Assignment: For this exercise, write out the whole listing below exactly, omitting its images.

Top of Data provided

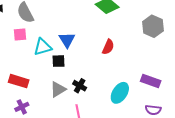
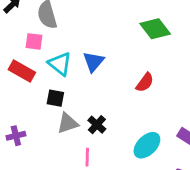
cyan triangle: (43, 47) -> (60, 64), turned 42
black square: (58, 61) -> (55, 98), moved
red rectangle: (19, 81) -> (22, 71), moved

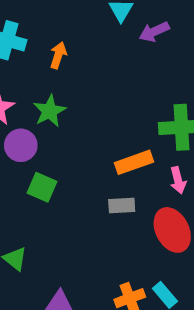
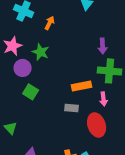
purple arrow: (154, 32) -> (103, 46), moved, turned -77
green star: (49, 111) -> (41, 52), turned -30

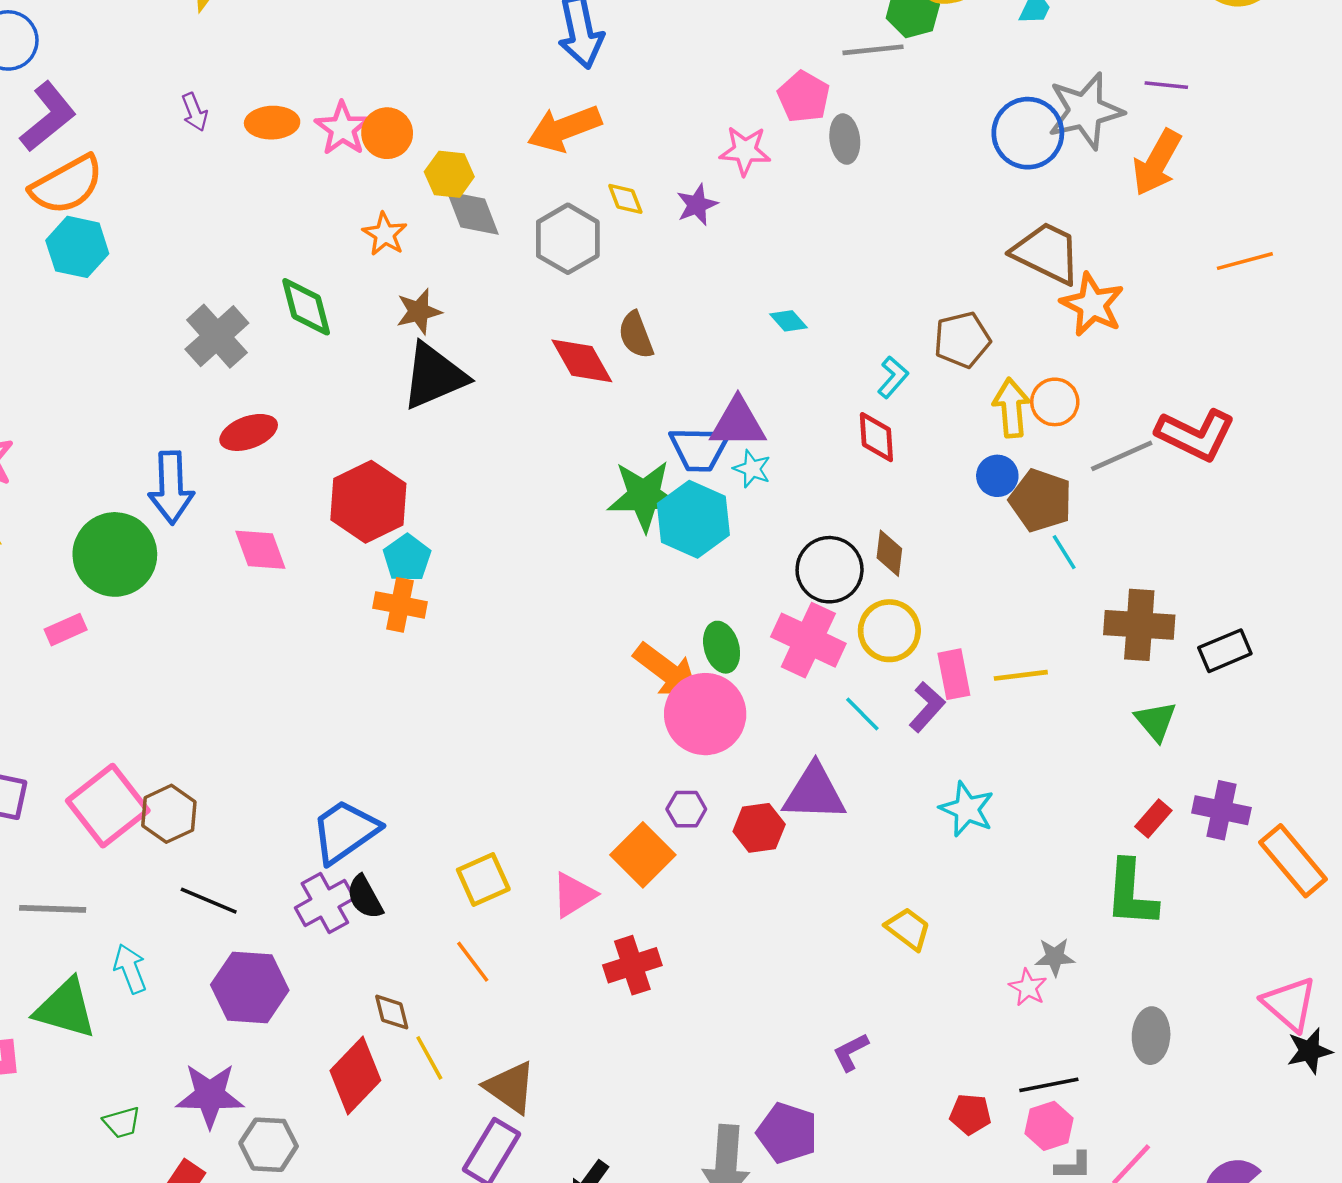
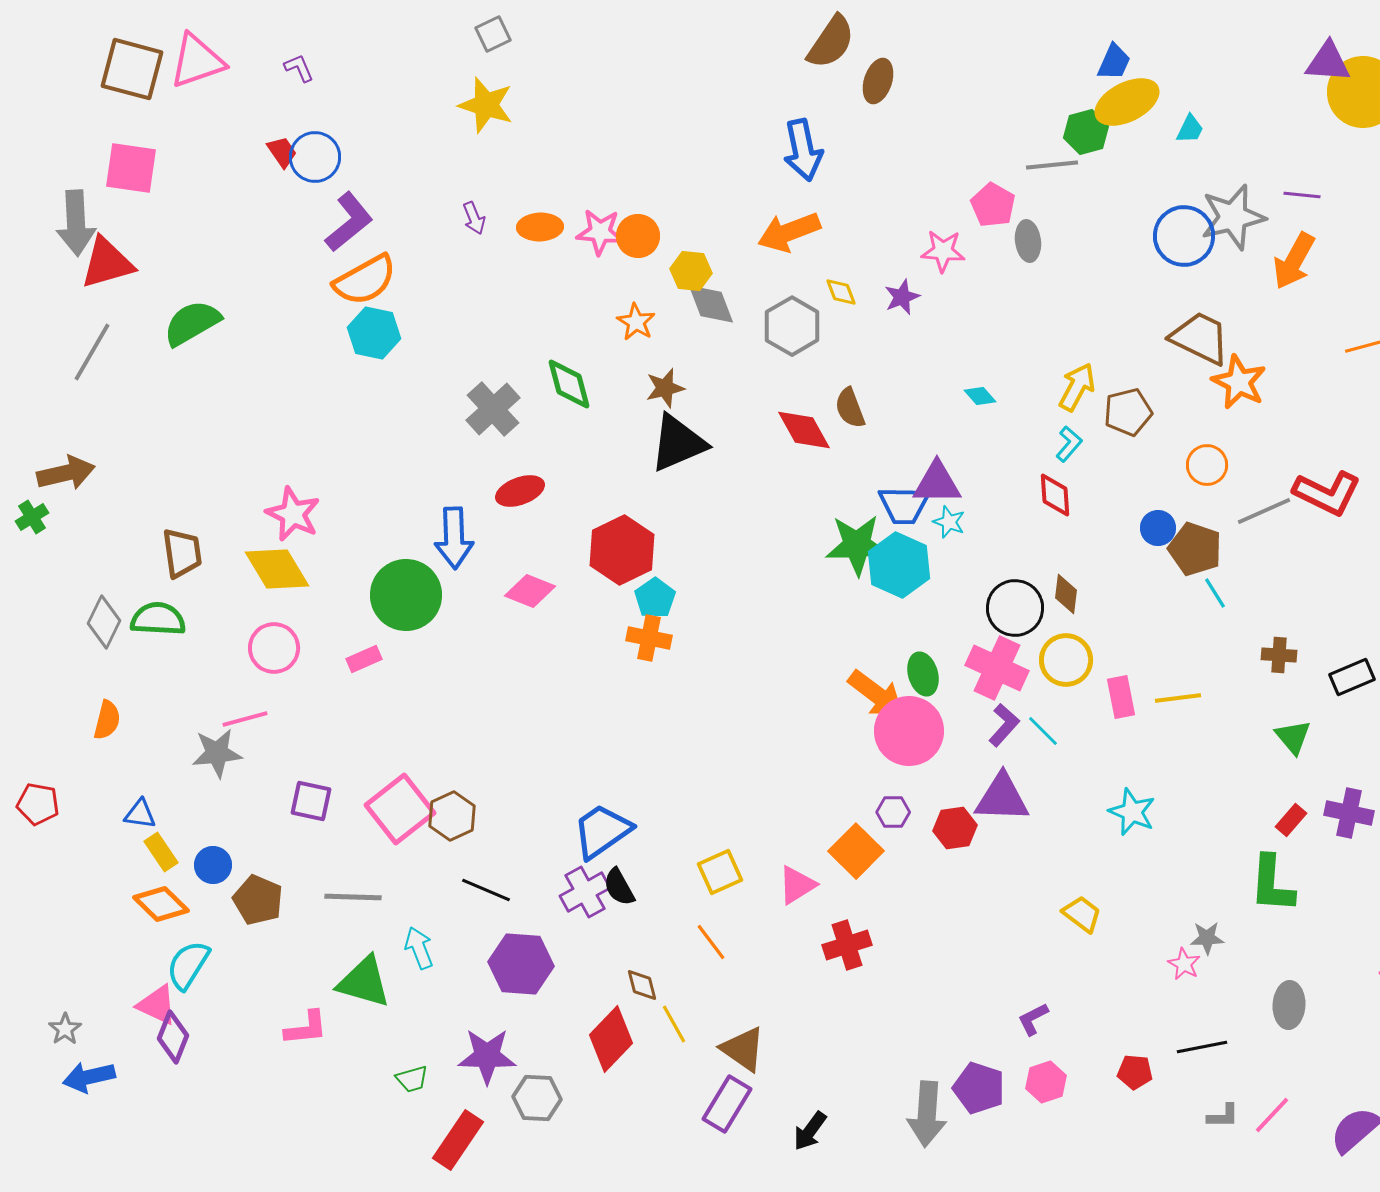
pink star: (343, 128) -> (600, 232), turned -30
yellow arrow: (1011, 408) -> (1077, 387), moved, turned 33
pink diamond: (260, 550) -> (530, 591), turned -48
brown cross: (1139, 625) -> (1279, 655), size x0.6
purple L-shape: (927, 707) -> (1004, 725), moved
pink hexagon: (1049, 1126) -> (1046, 1082), moved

Bottom of Data provided

Problem solution:
cyan triangle: (43, 47) -> (60, 64), turned 42
black square: (58, 61) -> (55, 98), moved
red rectangle: (19, 81) -> (22, 71), moved

purple arrow: (154, 32) -> (103, 46), moved, turned -77
green star: (49, 111) -> (41, 52), turned -30

pink star: (343, 128) -> (600, 232), turned -30
yellow arrow: (1011, 408) -> (1077, 387), moved, turned 33
pink diamond: (260, 550) -> (530, 591), turned -48
brown cross: (1139, 625) -> (1279, 655), size x0.6
purple L-shape: (927, 707) -> (1004, 725), moved
pink hexagon: (1049, 1126) -> (1046, 1082), moved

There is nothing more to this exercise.